Retype the listing without any alteration.

◆ **Supplied data**:
####################
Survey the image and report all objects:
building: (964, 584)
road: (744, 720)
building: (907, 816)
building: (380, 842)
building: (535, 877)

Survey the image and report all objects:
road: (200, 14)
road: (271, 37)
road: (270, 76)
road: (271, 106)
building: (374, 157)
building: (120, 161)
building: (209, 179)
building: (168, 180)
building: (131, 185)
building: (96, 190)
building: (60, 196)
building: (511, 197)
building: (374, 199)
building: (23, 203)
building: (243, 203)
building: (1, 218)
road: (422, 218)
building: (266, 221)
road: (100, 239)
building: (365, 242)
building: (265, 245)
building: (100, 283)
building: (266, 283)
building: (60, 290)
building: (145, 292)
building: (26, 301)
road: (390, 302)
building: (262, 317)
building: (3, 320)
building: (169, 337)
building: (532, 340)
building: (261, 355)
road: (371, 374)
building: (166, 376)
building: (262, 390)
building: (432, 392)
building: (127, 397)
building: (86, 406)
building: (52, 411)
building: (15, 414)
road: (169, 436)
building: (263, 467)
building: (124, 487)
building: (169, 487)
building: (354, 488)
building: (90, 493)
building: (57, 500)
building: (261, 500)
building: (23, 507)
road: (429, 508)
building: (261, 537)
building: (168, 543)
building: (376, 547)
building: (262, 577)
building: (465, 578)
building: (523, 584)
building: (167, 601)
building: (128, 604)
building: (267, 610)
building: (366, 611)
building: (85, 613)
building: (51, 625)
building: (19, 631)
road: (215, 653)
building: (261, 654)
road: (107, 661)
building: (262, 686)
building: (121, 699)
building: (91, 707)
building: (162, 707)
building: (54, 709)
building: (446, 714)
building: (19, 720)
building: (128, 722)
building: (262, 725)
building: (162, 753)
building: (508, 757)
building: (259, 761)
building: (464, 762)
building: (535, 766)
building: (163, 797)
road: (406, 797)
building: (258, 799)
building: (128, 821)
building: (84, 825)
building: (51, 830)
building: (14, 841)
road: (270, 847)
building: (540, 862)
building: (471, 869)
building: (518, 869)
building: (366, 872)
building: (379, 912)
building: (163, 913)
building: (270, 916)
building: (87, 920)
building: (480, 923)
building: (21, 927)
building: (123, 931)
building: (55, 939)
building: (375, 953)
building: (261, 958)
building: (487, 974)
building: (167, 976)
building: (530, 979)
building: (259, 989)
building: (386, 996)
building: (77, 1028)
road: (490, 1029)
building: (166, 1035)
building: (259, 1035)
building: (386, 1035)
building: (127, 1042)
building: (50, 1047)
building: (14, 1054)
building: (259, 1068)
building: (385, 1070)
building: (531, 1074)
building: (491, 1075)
####################
◆ **Exercise result**:
Survey the image and report all objects:
building: (964, 584)
road: (744, 720)
building: (907, 816)
building: (380, 842)
building: (535, 877)

Survey the image and report all objects:
road: (200, 14)
road: (271, 37)
road: (270, 76)
road: (271, 106)
building: (374, 157)
building: (120, 161)
building: (209, 179)
building: (168, 180)
building: (131, 185)
building: (96, 190)
building: (60, 196)
building: (511, 197)
building: (374, 199)
building: (23, 203)
building: (243, 203)
building: (1, 218)
road: (422, 218)
building: (266, 221)
road: (100, 239)
building: (365, 242)
building: (265, 245)
building: (100, 283)
building: (266, 283)
building: (60, 290)
building: (145, 292)
building: (26, 301)
road: (390, 302)
building: (262, 317)
building: (3, 320)
building: (169, 337)
building: (532, 340)
building: (261, 355)
road: (371, 374)
building: (166, 376)
building: (262, 390)
building: (432, 392)
building: (127, 397)
building: (86, 406)
building: (52, 411)
building: (15, 414)
road: (169, 436)
building: (263, 467)
building: (124, 487)
building: (169, 487)
building: (354, 488)
building: (90, 493)
building: (57, 500)
building: (261, 500)
building: (23, 507)
road: (429, 508)
building: (261, 537)
building: (168, 543)
building: (376, 547)
building: (262, 577)
building: (465, 578)
building: (523, 584)
building: (167, 601)
building: (128, 604)
building: (267, 610)
building: (366, 611)
building: (85, 613)
building: (51, 625)
building: (19, 631)
road: (215, 653)
building: (261, 654)
road: (107, 661)
building: (262, 686)
building: (121, 699)
building: (91, 707)
building: (162, 707)
building: (54, 709)
building: (446, 714)
building: (19, 720)
building: (128, 722)
building: (262, 725)
building: (162, 753)
building: (508, 757)
building: (259, 761)
building: (464, 762)
building: (535, 766)
building: (163, 797)
road: (406, 797)
building: (258, 799)
building: (128, 821)
building: (84, 825)
building: (51, 830)
building: (14, 841)
road: (270, 847)
building: (540, 862)
building: (471, 869)
building: (518, 869)
building: (366, 872)
building: (379, 912)
building: (163, 913)
building: (270, 916)
building: (87, 920)
building: (480, 923)
building: (21, 927)
building: (123, 931)
building: (55, 939)
building: (375, 953)
building: (261, 958)
building: (487, 974)
building: (167, 976)
building: (530, 979)
building: (259, 989)
building: (386, 996)
building: (77, 1028)
road: (490, 1029)
building: (166, 1035)
building: (259, 1035)
building: (386, 1035)
building: (127, 1042)
building: (50, 1047)
building: (14, 1054)
building: (259, 1068)
building: (385, 1070)
building: (531, 1074)
building: (491, 1075)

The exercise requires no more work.